# [Exercise prompt]
Between the line containing "C7: 22nF (DGND, RC) -> 10uF (DGND, RC)" and the line containing "R7: none -> 47k (5V, AC2)" lies a run of lines; give that run again exactly, with both of those lines, and nothing else from the entries below.

━━ Records for the task

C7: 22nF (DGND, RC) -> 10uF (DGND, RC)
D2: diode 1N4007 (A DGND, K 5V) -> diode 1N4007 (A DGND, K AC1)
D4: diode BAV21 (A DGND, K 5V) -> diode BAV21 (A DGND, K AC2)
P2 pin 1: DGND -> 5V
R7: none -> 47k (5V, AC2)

━━━━
━━ Records for the task

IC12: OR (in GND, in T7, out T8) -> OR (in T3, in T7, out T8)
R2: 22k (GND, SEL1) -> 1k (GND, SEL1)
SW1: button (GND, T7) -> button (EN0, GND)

━━━━
━━ Records for the task

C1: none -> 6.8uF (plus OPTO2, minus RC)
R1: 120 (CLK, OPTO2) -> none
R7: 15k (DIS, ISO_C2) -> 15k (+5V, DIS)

━━━━

# [Written reply]
C7: 22nF (DGND, RC) -> 10uF (DGND, RC)
D2: diode 1N4007 (A DGND, K 5V) -> diode 1N4007 (A DGND, K AC1)
D4: diode BAV21 (A DGND, K 5V) -> diode BAV21 (A DGND, K AC2)
P2 pin 1: DGND -> 5V
R7: none -> 47k (5V, AC2)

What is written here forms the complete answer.